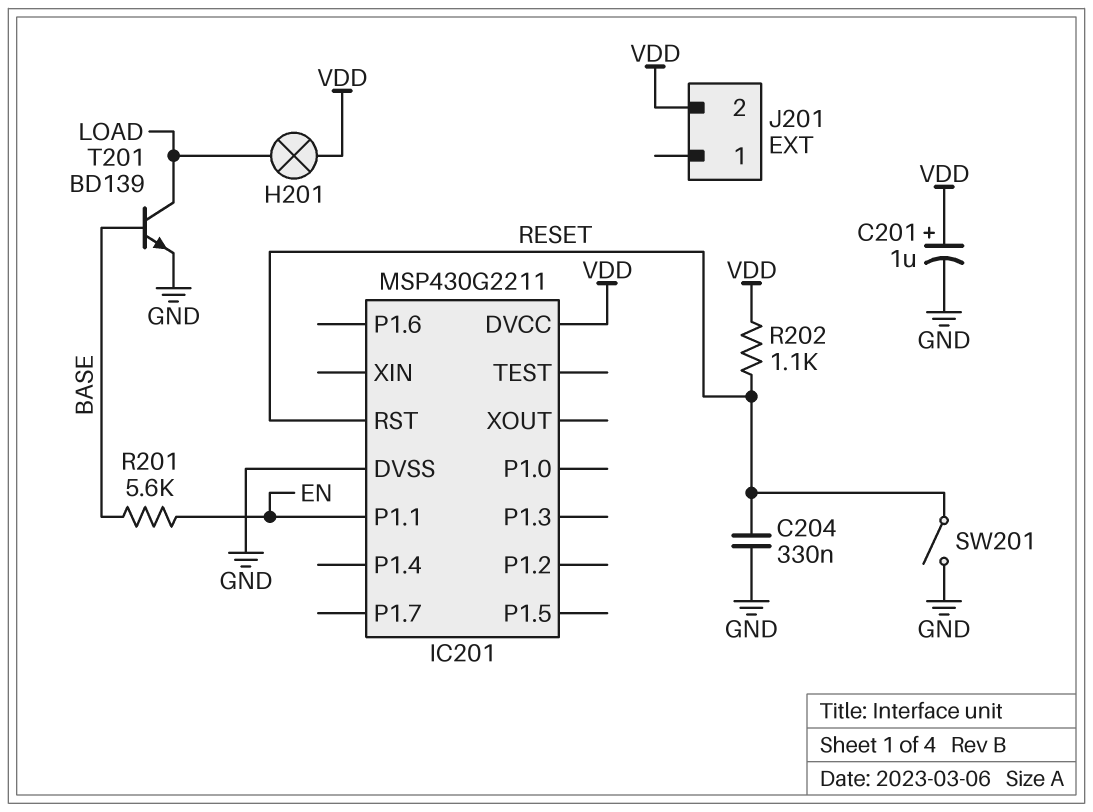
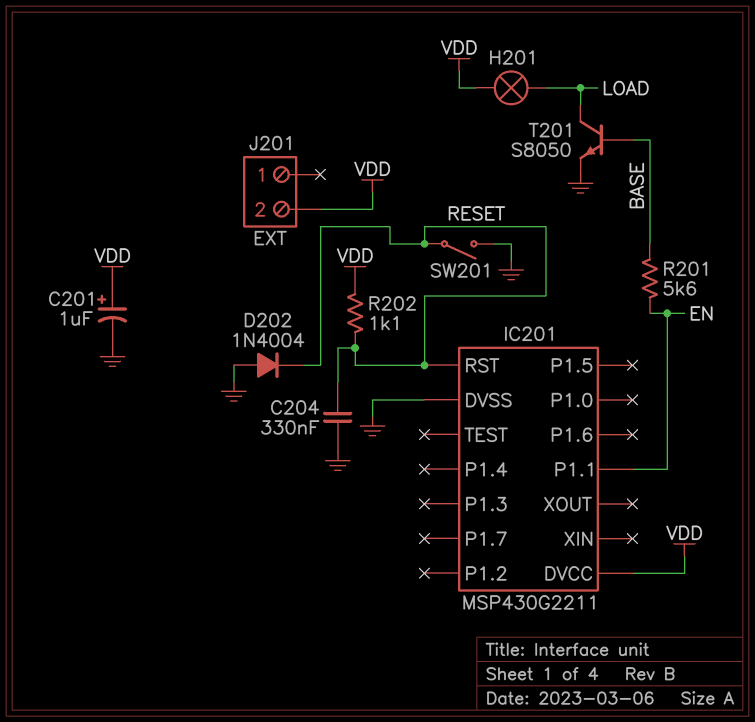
D202: none -> diode 1N4004 (A GND, K RESET)
T201: NPN BD139 (B BASE, C LOAD, E GND) -> NPN S8050 (B BASE, C LOAD, E GND)

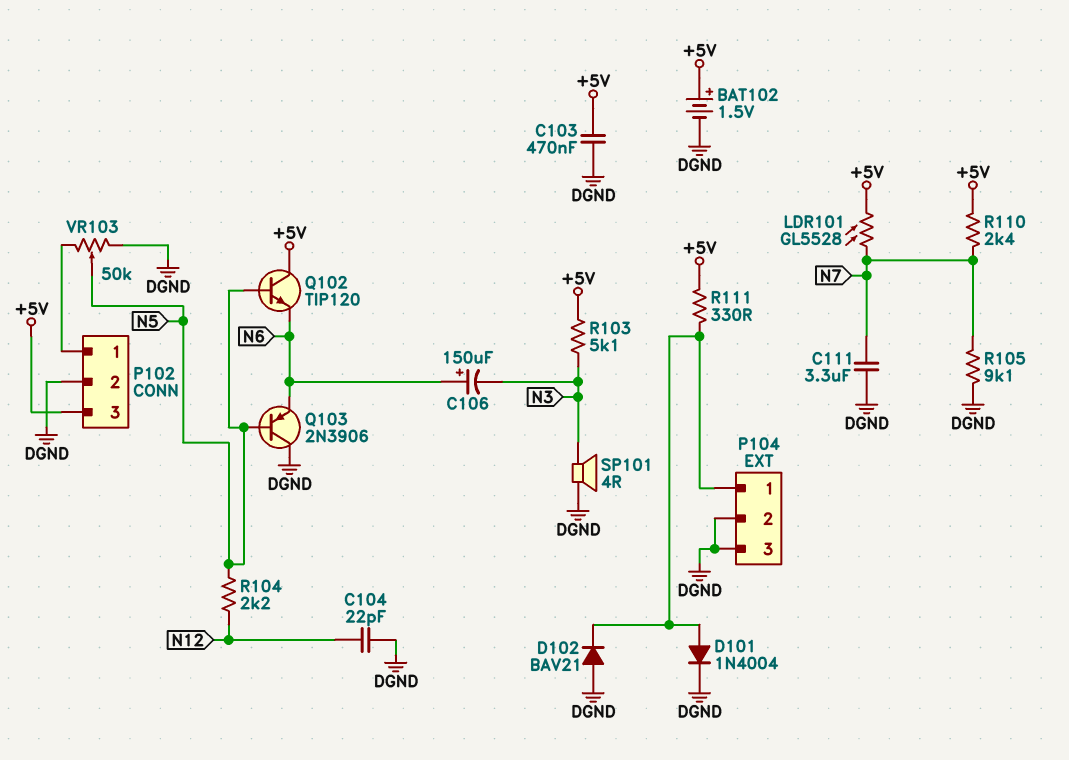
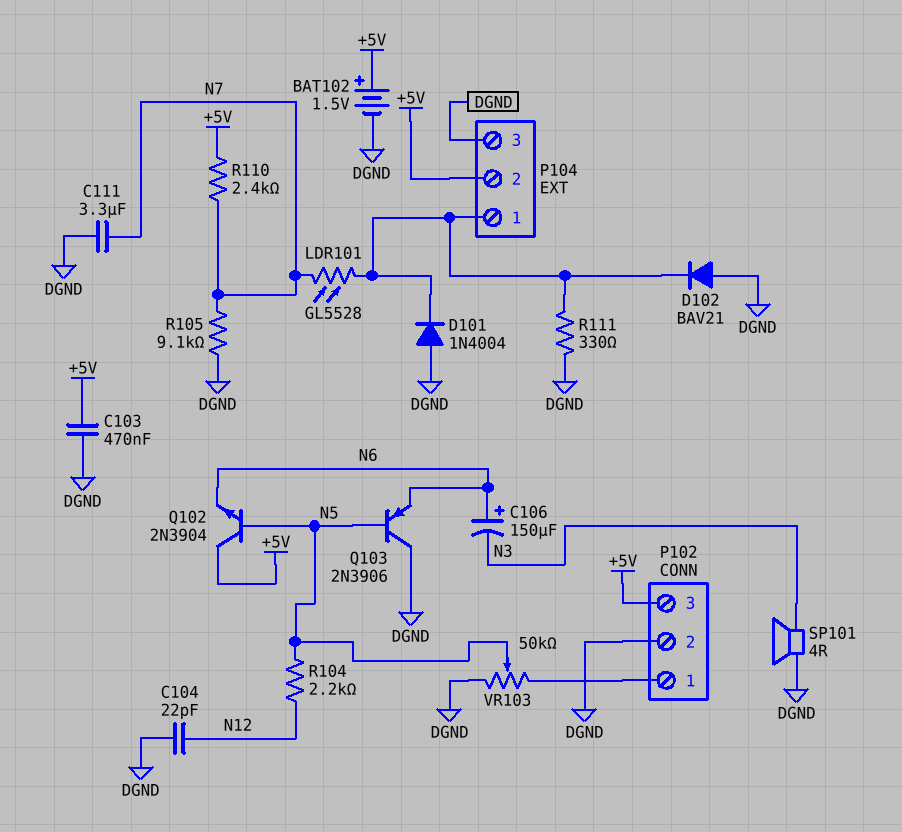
D101: diode 1N4004 (A P104/1, K DGND) -> diode 1N4004 (A DGND, K P104/1)
LDR101: GL5528 (+5V, N7) -> GL5528 (N7, P104/1)
P104 pin 2: DGND -> +5V
Q102: NPN TIP120 (B N5, C +5V, E N6) -> NPN 2N3904 (B N5, C +5V, E N6)
R103: 5.1k (+5V, N3) -> none
R111: 330 (+5V, P104/1) -> 330 (DGND, P104/1)

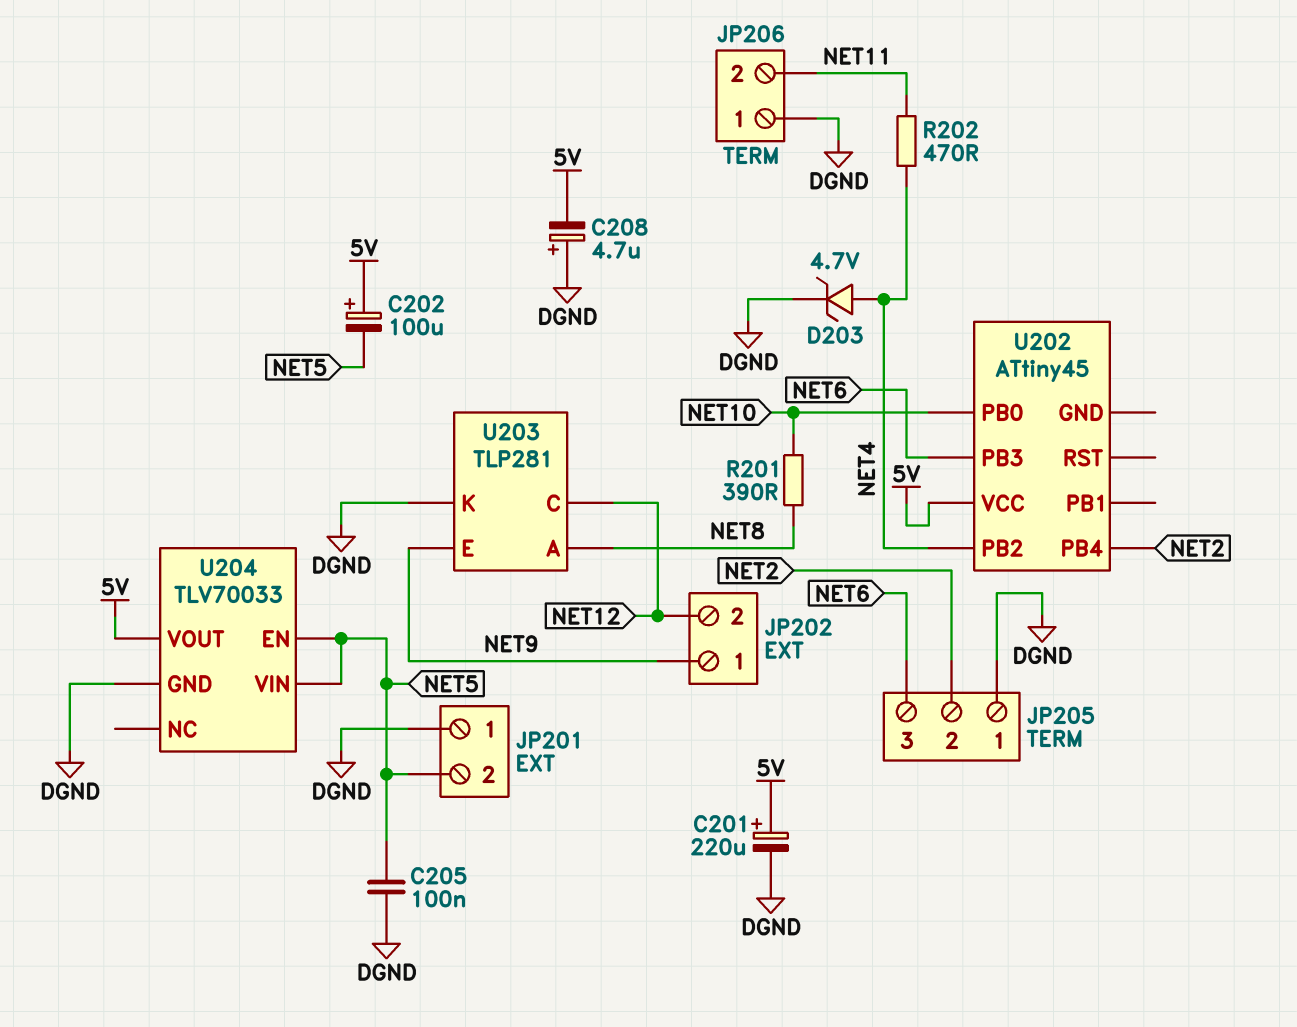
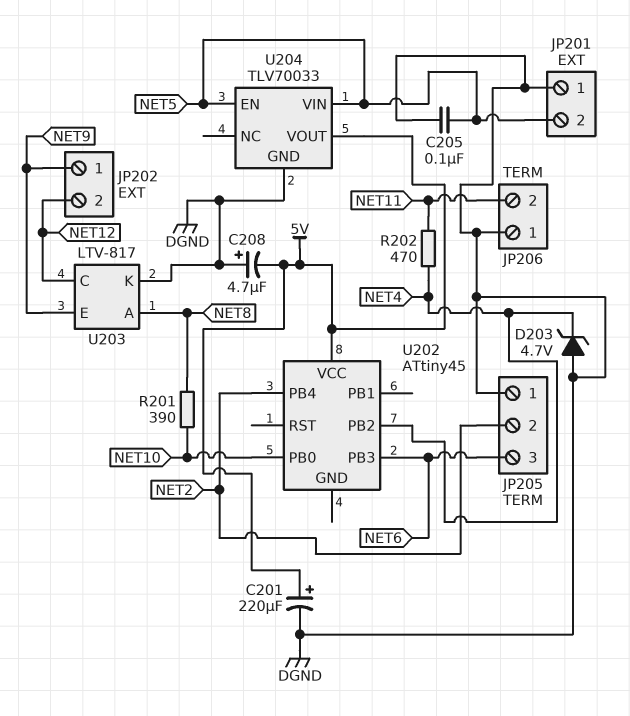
C202: 100uF (plus 5V, minus NET5) -> none
D203: zener 4.7V (A NET4, K DGND) -> zener 4.7V (A DGND, K NET4)
U203: TLP281 -> LTV-817

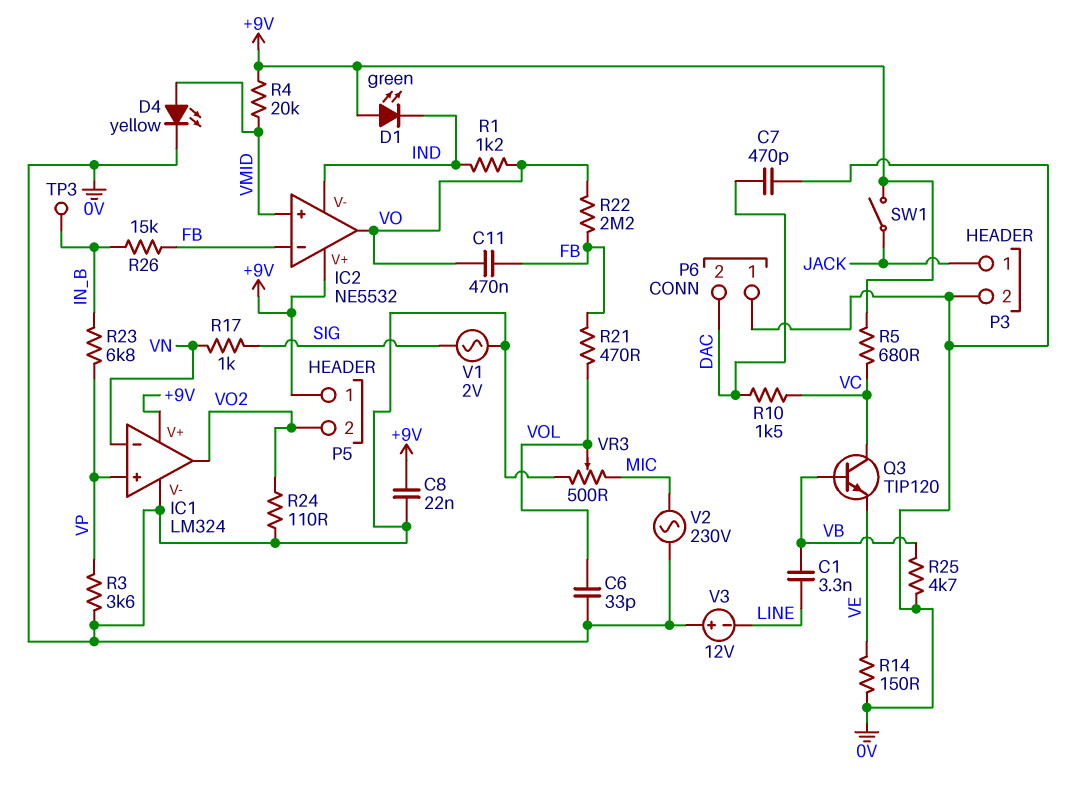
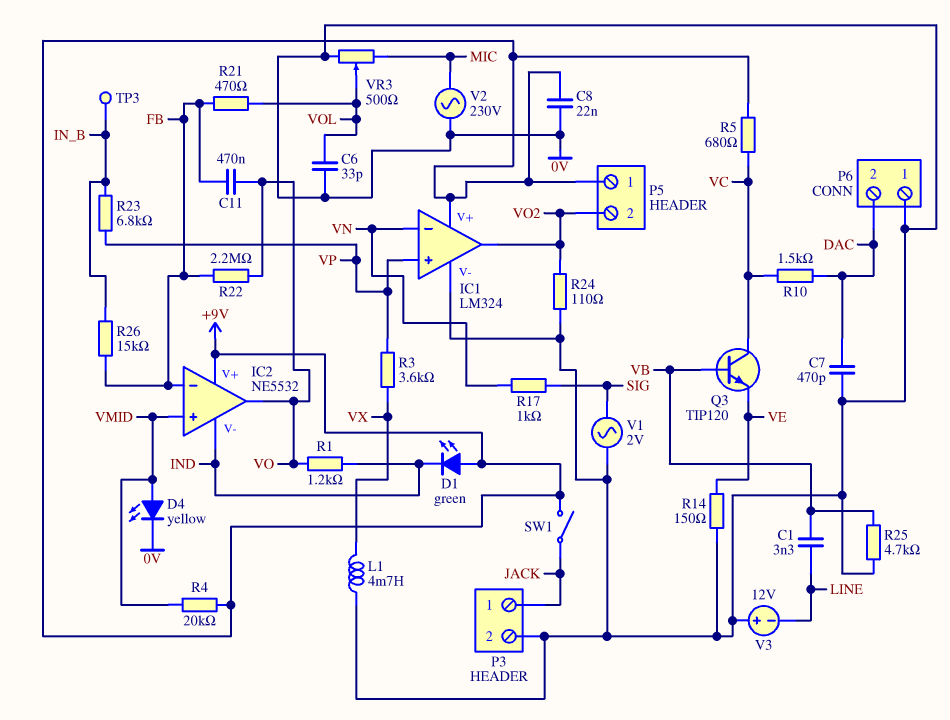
L1: none -> 4.7mH (0V, VX)
R3: 3.6k (0V, VP) -> 3.6k (VP, VX)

**EXERCISE**
Across all lines above, count those with the string "DGND". Only the number is wanted.

**RESULT**
4